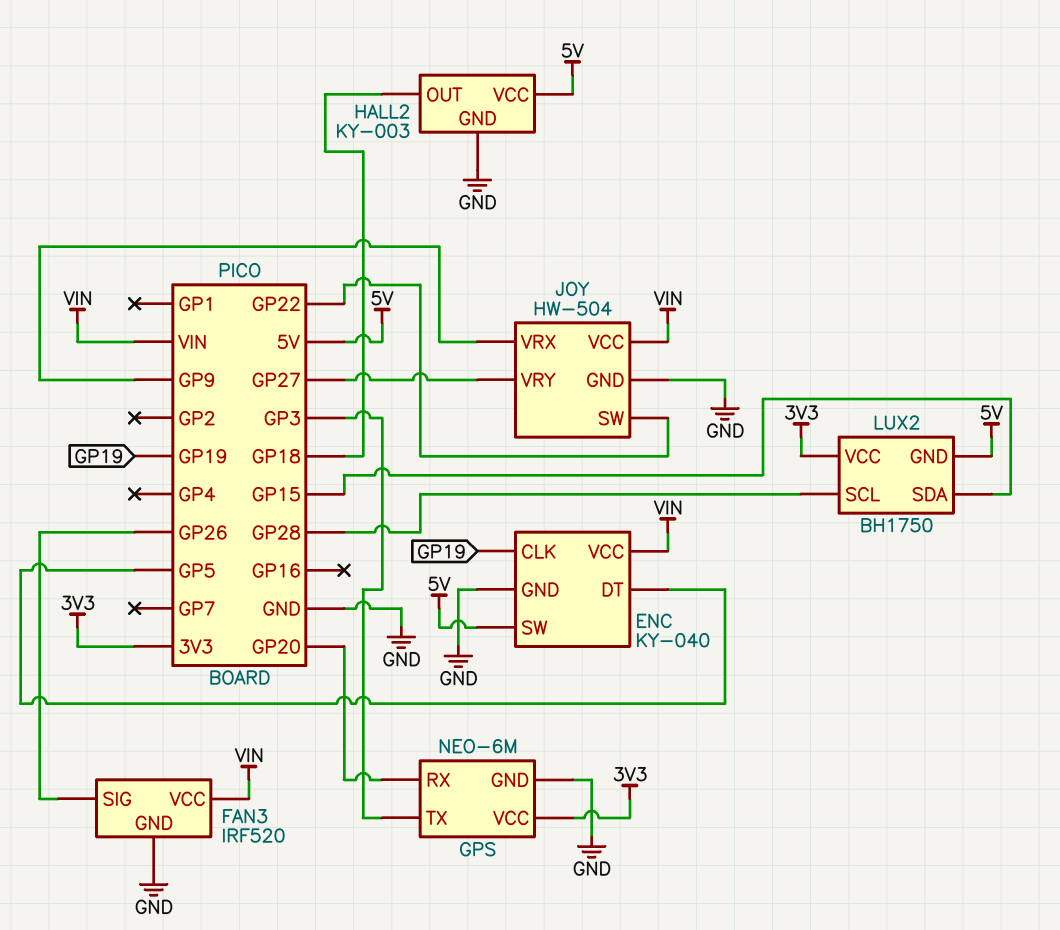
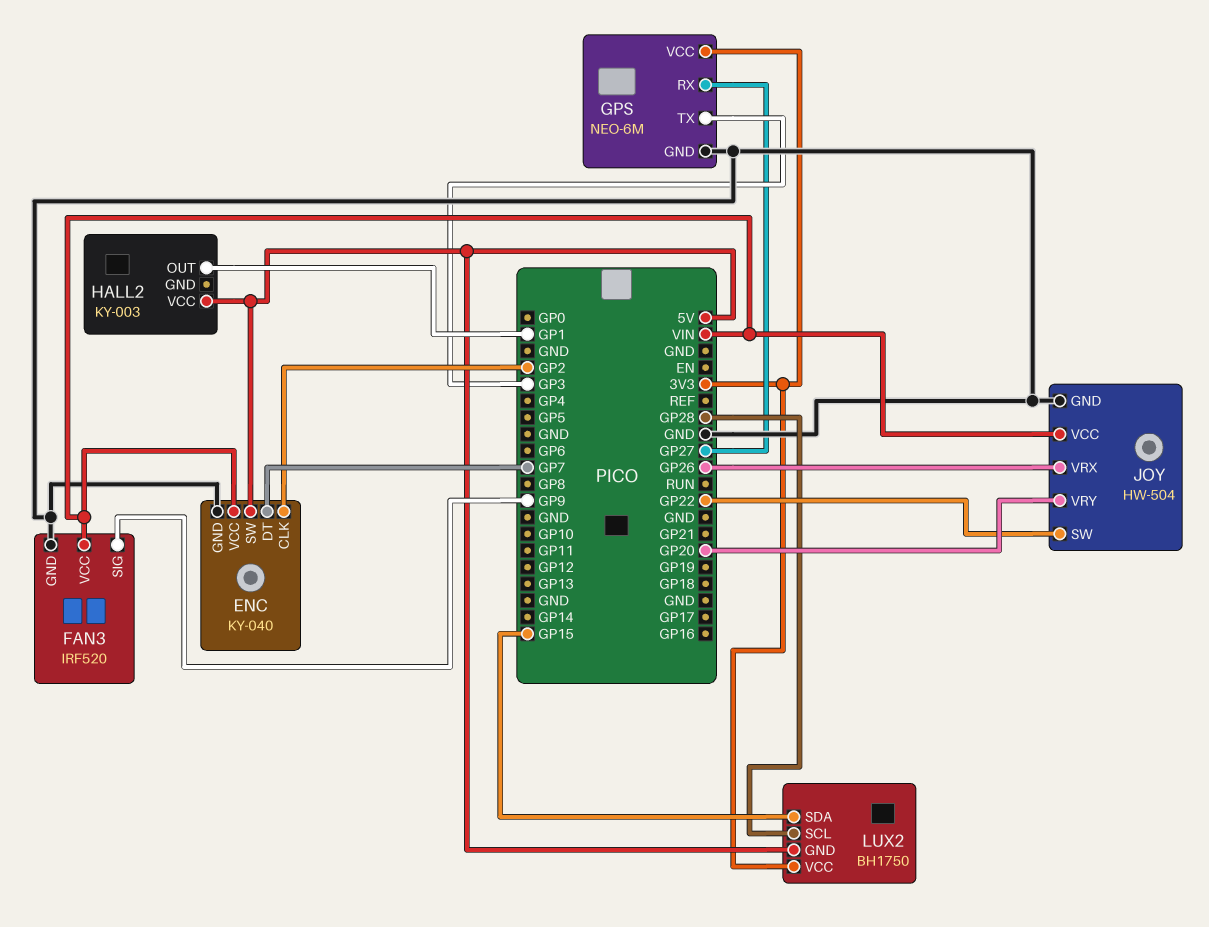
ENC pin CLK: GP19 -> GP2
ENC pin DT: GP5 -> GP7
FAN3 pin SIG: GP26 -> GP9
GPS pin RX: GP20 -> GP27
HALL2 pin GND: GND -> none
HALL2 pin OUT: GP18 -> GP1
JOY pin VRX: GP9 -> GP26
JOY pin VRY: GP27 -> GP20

WHAT YOU NEED TO DO: Output every record verbatim, excluding any picture it contains.

WRITTEN REPLY:
ENC pin CLK: GP19 -> GP2
ENC pin DT: GP5 -> GP7
FAN3 pin SIG: GP26 -> GP9
GPS pin RX: GP20 -> GP27
HALL2 pin GND: GND -> none
HALL2 pin OUT: GP18 -> GP1
JOY pin VRX: GP9 -> GP26
JOY pin VRY: GP27 -> GP20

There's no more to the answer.